EXERCISE DIRECTIONS ->
Your answer is to be the count alone: the number of lines in the data below where "crayon" appears.
START RECORD EXCERPTS
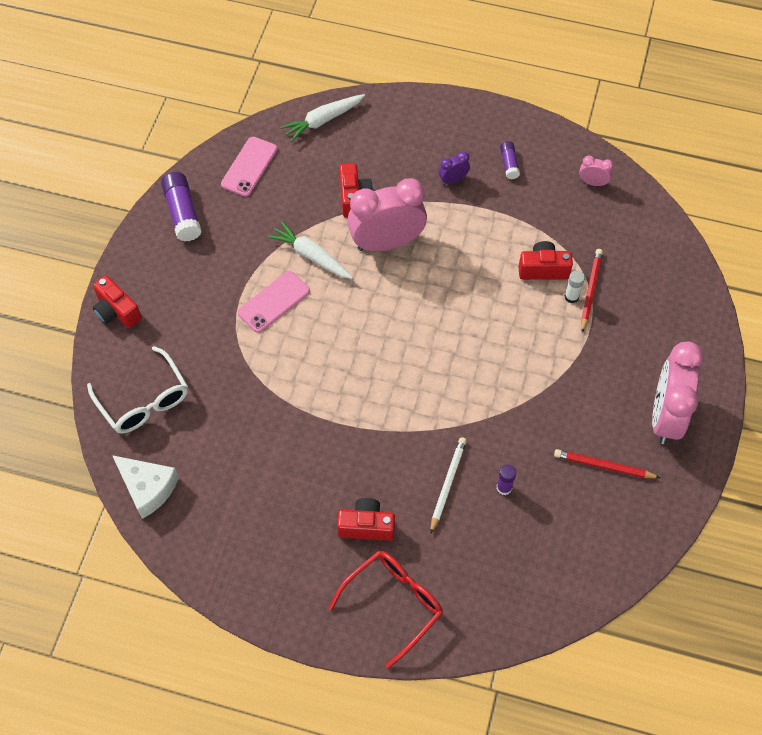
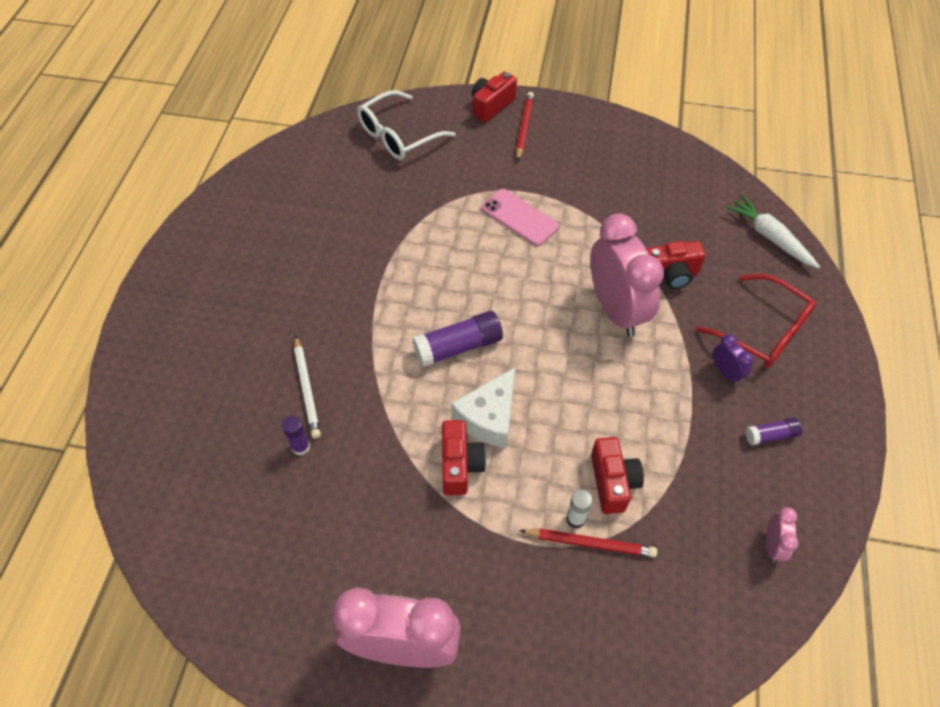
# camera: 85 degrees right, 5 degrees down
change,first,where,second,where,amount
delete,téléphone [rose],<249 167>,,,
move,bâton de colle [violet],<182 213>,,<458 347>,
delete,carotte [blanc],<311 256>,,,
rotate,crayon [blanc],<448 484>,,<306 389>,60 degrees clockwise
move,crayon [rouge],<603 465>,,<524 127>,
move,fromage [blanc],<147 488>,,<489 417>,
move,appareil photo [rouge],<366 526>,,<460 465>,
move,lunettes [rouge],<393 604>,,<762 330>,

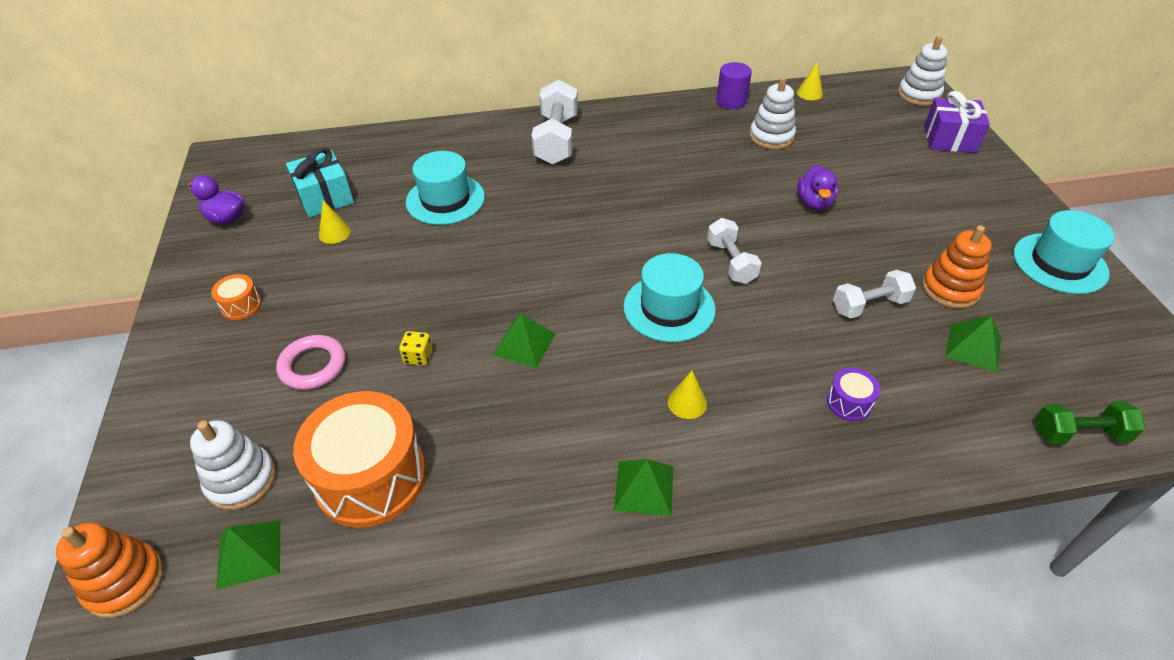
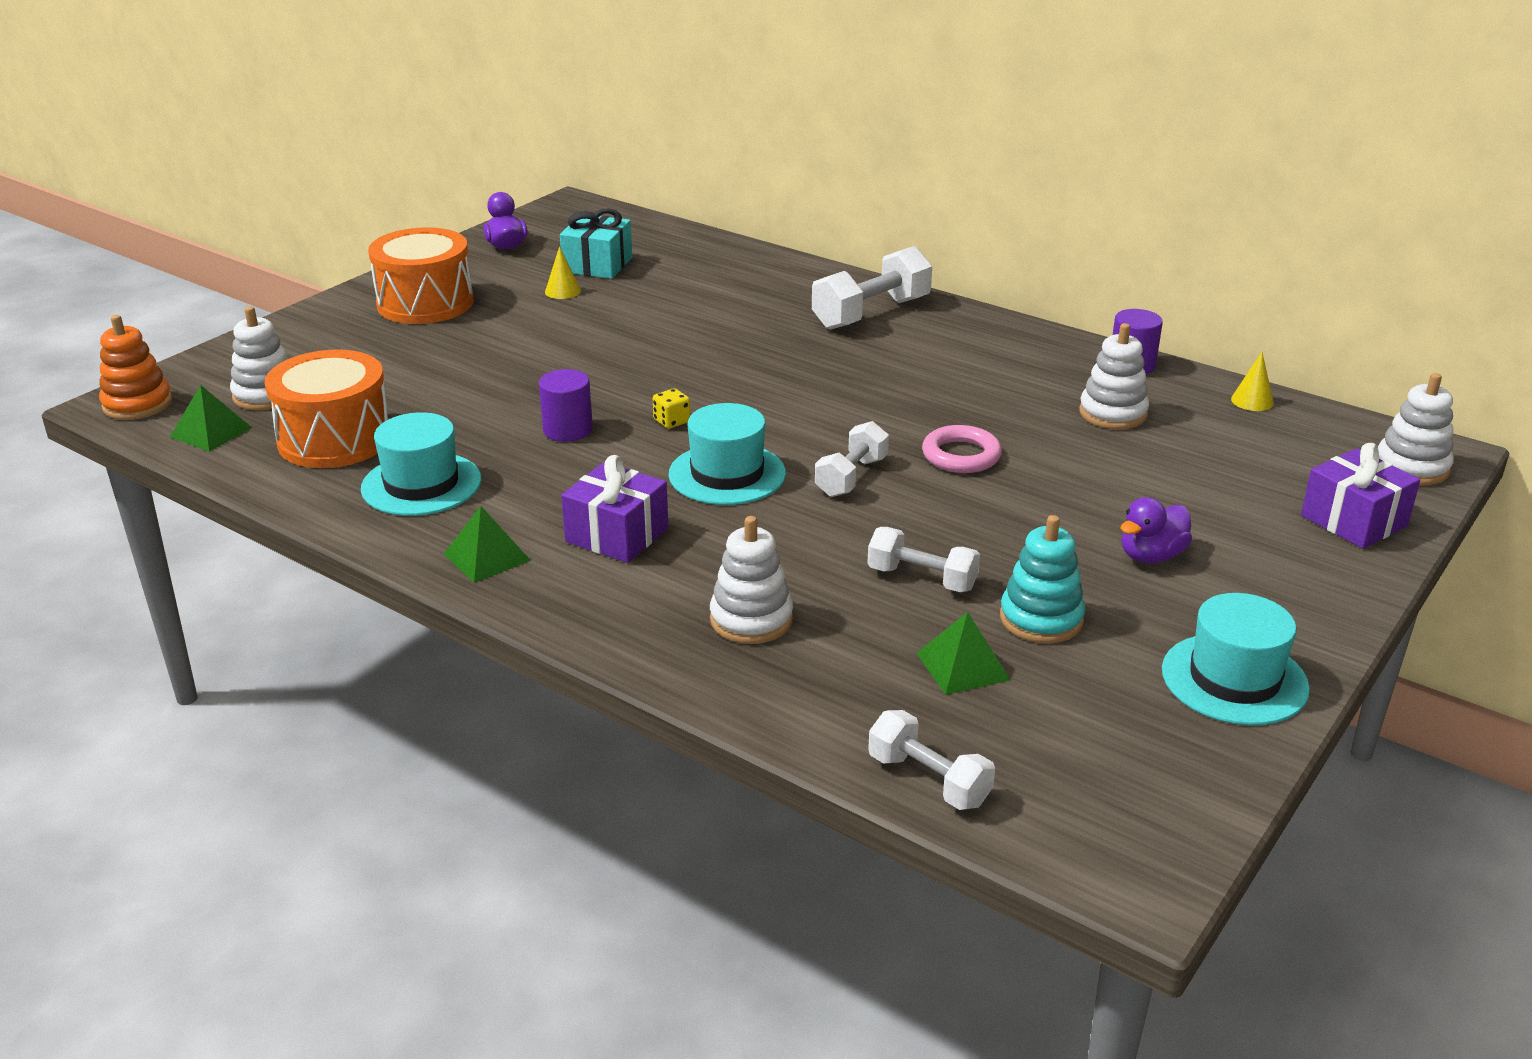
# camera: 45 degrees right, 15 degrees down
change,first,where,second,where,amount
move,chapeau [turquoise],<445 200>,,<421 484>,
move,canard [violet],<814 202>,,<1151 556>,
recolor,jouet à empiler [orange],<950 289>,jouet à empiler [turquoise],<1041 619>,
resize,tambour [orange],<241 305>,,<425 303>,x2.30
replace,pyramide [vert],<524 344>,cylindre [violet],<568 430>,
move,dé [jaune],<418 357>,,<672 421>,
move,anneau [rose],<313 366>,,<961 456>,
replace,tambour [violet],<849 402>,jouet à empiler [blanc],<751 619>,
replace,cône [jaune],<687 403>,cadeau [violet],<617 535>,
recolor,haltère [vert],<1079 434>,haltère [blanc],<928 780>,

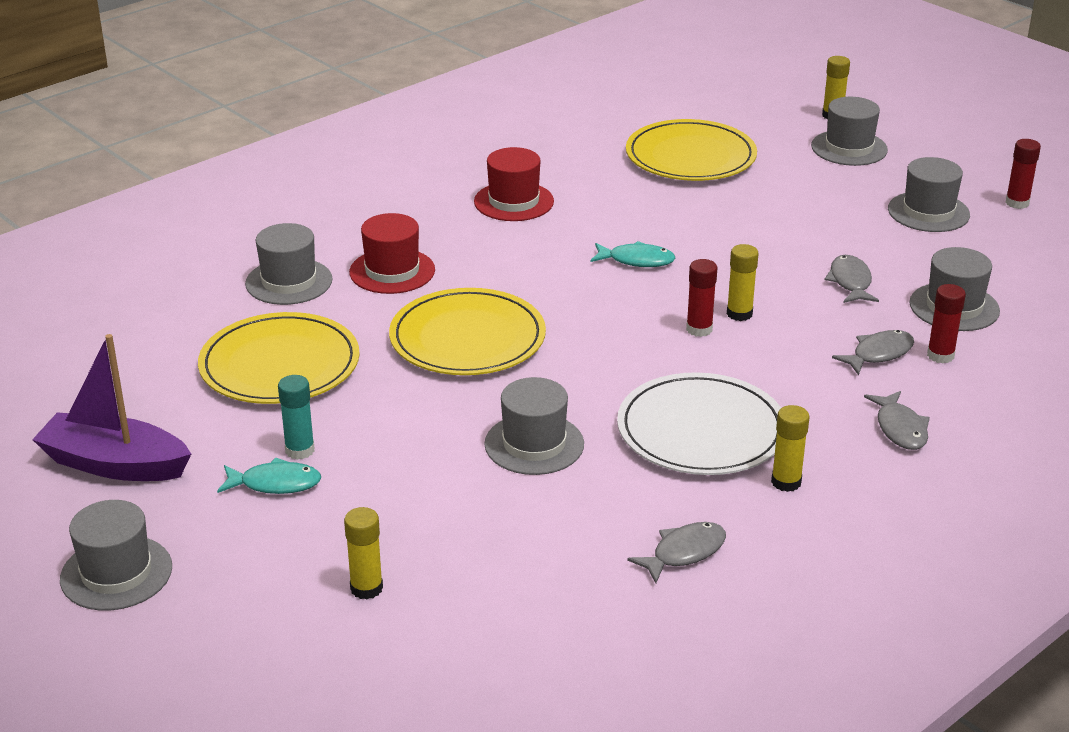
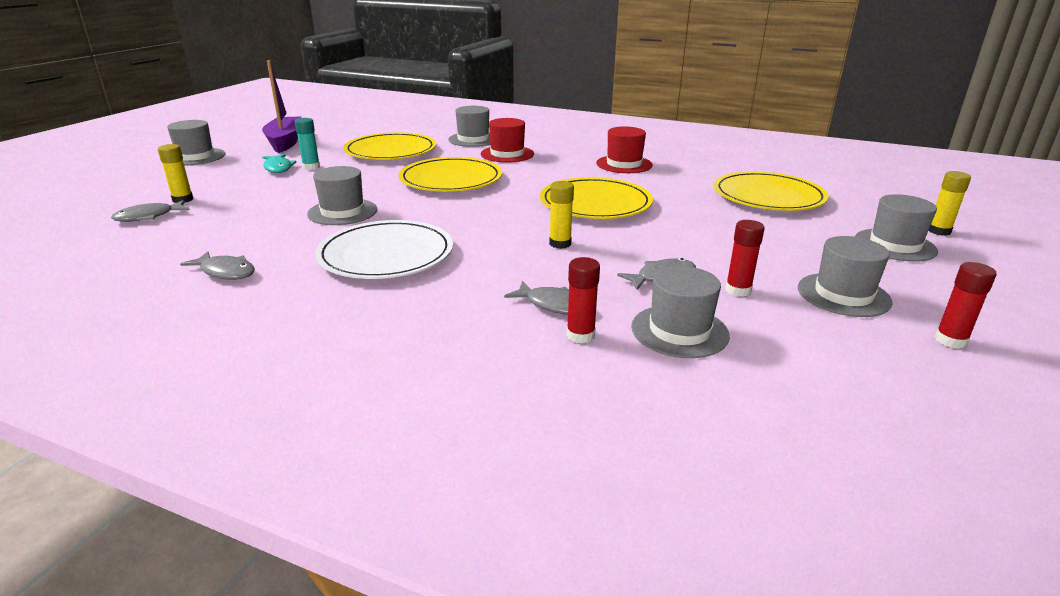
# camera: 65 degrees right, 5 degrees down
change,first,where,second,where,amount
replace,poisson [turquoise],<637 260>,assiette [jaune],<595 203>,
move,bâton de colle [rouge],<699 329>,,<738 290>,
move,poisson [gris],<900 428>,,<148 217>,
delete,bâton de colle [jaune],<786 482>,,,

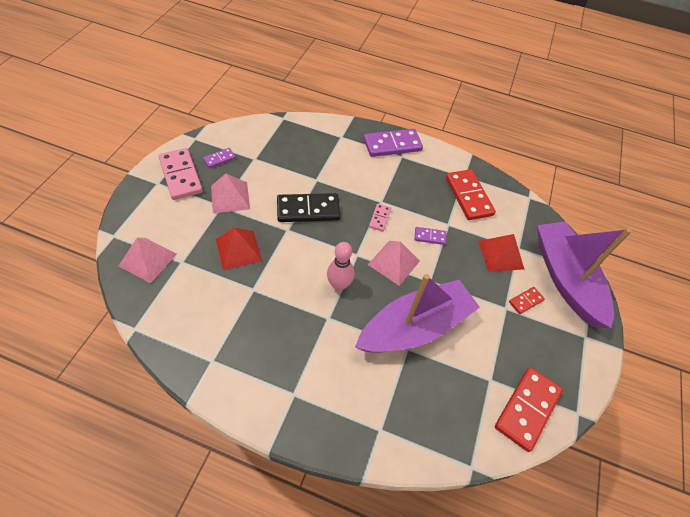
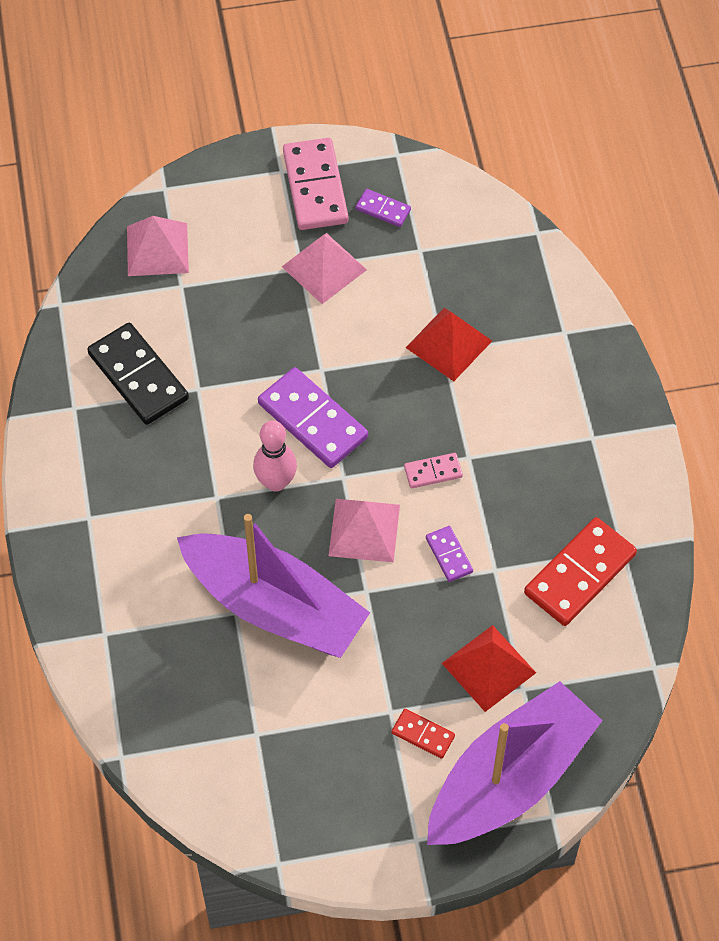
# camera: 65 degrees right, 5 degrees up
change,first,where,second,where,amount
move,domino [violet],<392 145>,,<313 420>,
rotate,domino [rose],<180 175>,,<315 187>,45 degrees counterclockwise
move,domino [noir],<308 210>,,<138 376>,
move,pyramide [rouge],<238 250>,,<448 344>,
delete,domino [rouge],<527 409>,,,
END RECORD EXCERPTS
PROBLEM SOLUTION ->
2